[Your goal] Look through the entries below and extract exactly the lines from the one containing "grey lamp: 2 -> 4" through the one containing "yellow clock: 2 -> 0", ends included.

[Data provided]

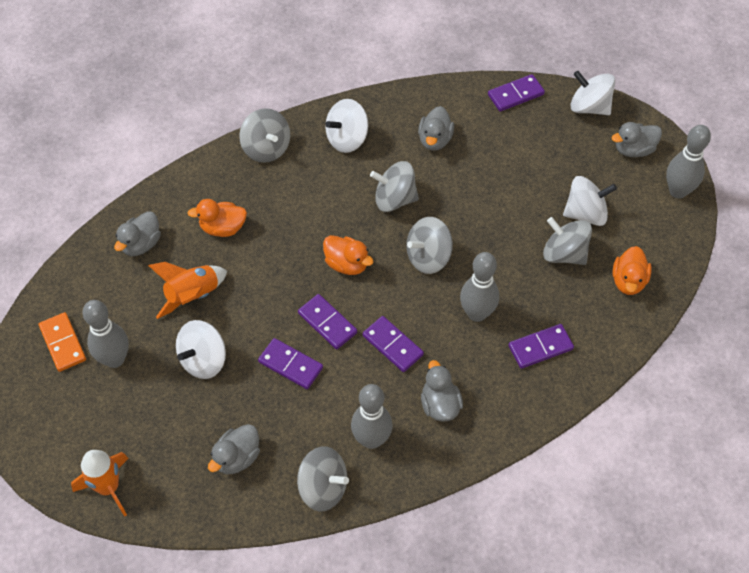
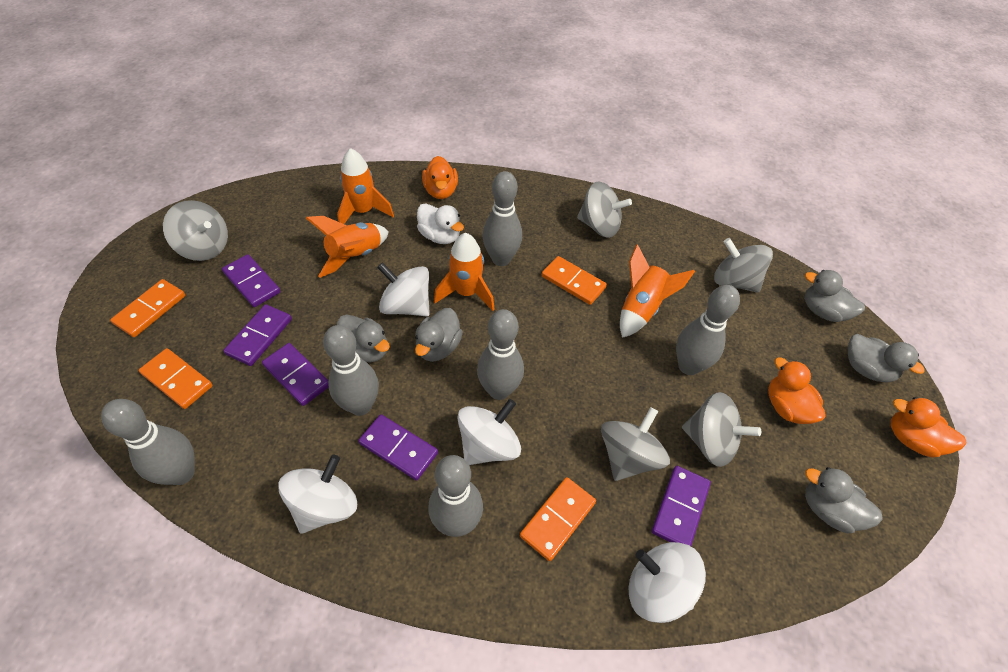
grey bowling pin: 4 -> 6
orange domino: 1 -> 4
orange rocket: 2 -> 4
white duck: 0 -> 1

[/Data provided]
[Data provided]

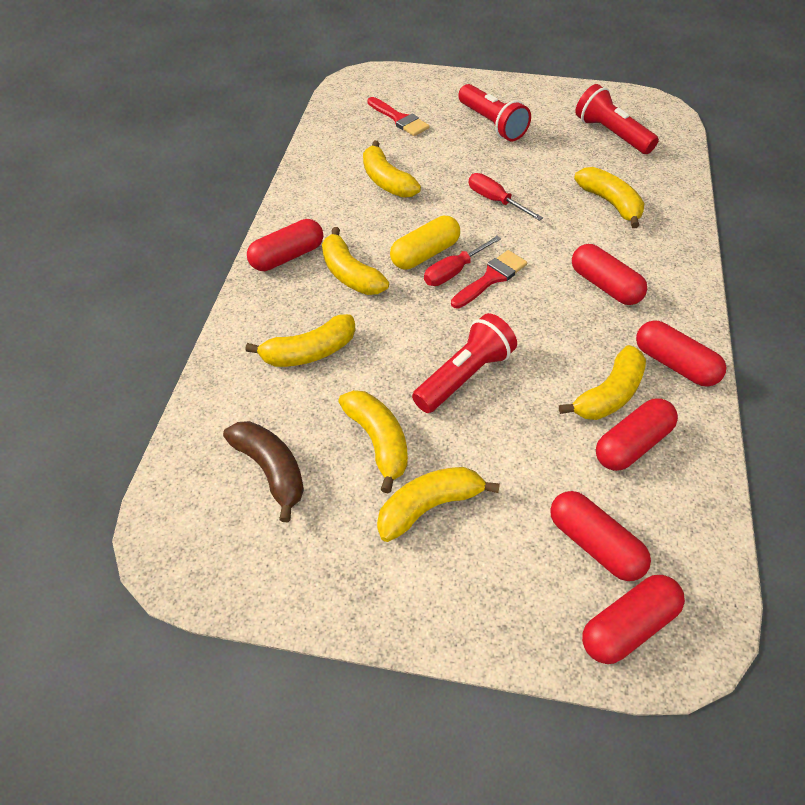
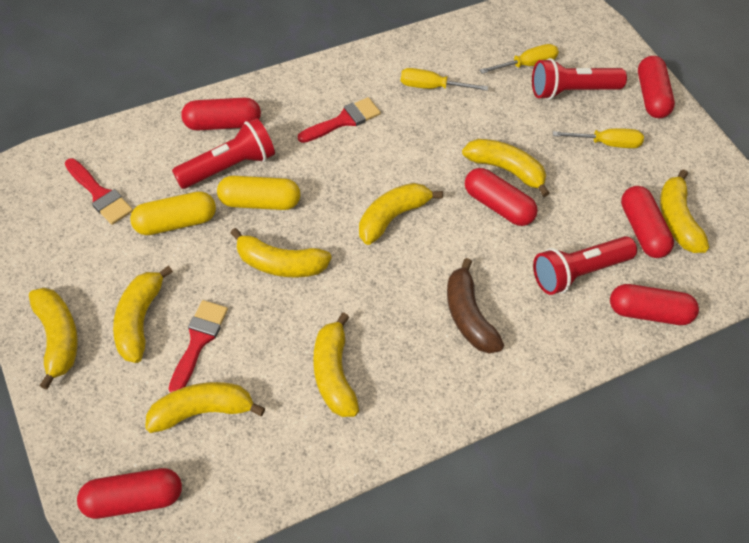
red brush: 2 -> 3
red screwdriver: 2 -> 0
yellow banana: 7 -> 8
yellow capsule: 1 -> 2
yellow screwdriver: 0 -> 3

[/Data provided]
[Data provided]

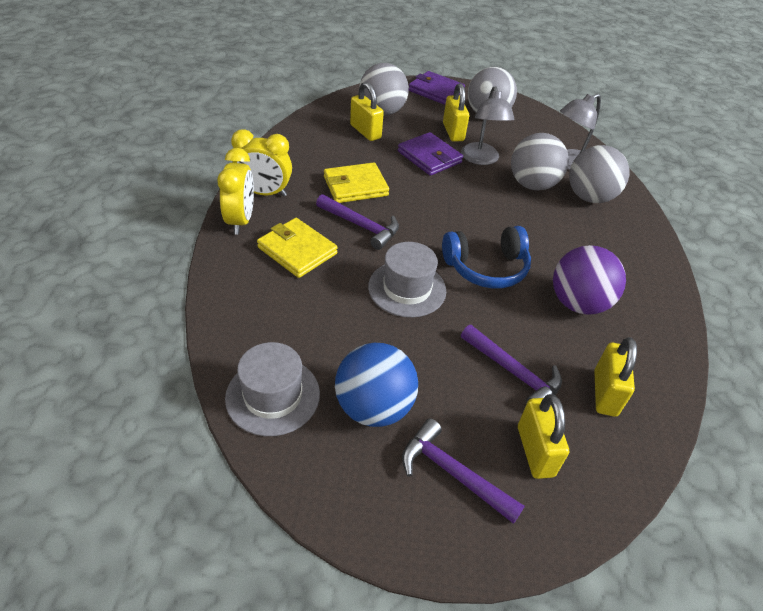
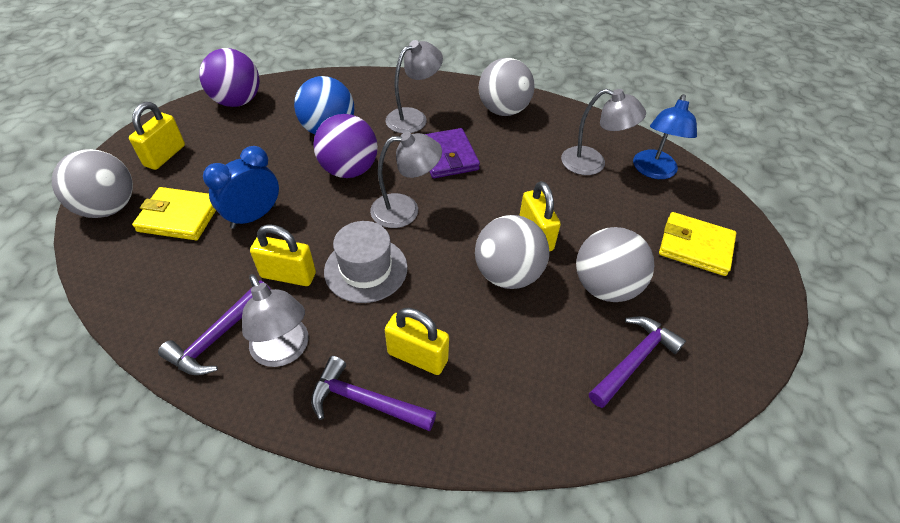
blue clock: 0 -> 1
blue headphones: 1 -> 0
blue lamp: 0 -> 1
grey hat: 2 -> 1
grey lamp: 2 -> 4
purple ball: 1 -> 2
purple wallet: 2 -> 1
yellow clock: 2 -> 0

[/Data provided]

[Solved problem]
grey lamp: 2 -> 4
purple ball: 1 -> 2
purple wallet: 2 -> 1
yellow clock: 2 -> 0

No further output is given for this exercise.